Segment Start: DATA

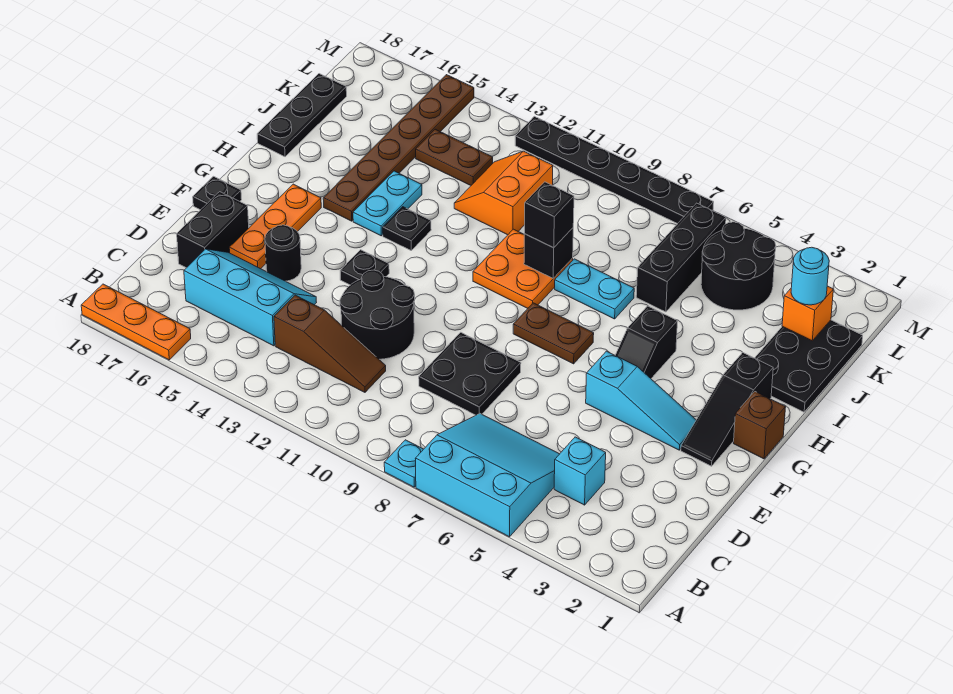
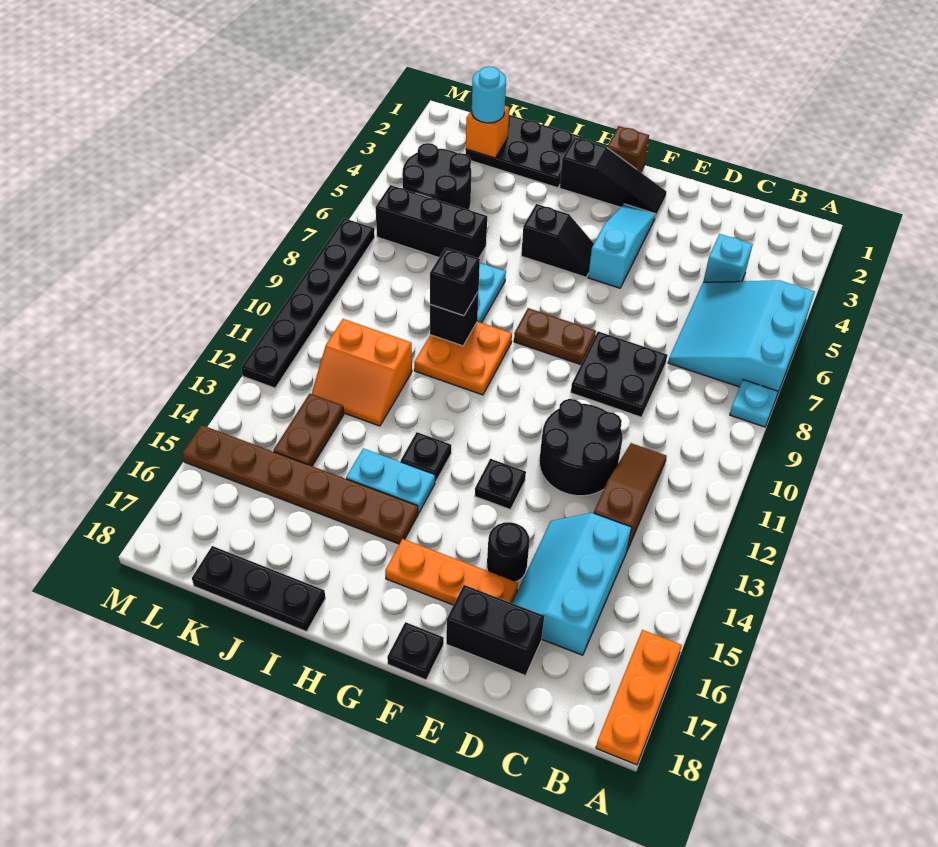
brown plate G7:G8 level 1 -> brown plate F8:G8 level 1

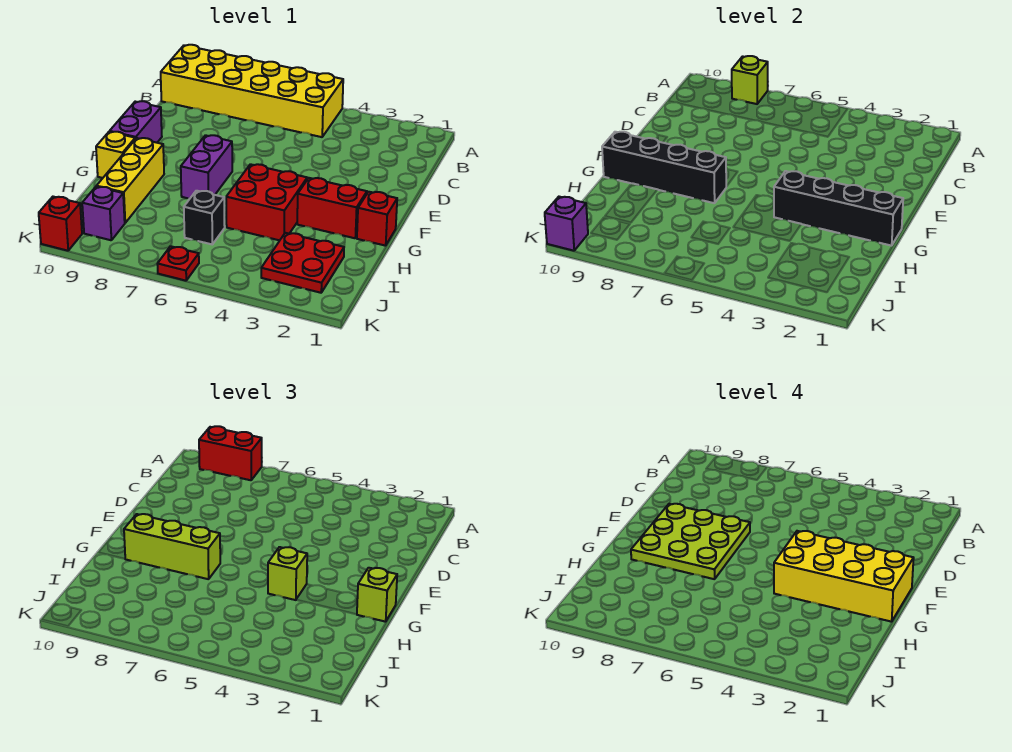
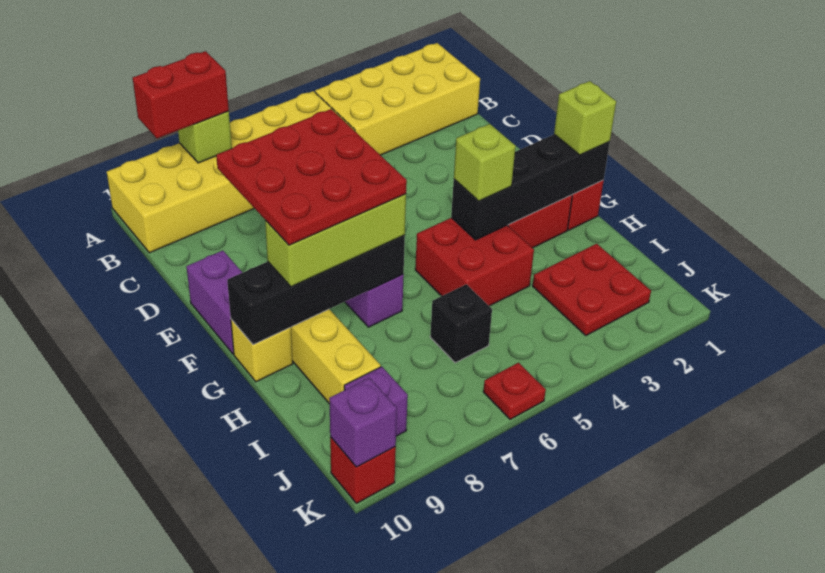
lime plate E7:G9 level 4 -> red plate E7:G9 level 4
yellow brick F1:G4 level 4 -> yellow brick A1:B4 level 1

Segment End: DATA

ACTIVITY => Your reply should consist of the data, transcribed exactly, and should hold no pictures.

SOLUTION FOR THIS PROBLEM =>
brown plate G7:G8 level 1 -> brown plate F8:G8 level 1

lime plate E7:G9 level 4 -> red plate E7:G9 level 4
yellow brick F1:G4 level 4 -> yellow brick A1:B4 level 1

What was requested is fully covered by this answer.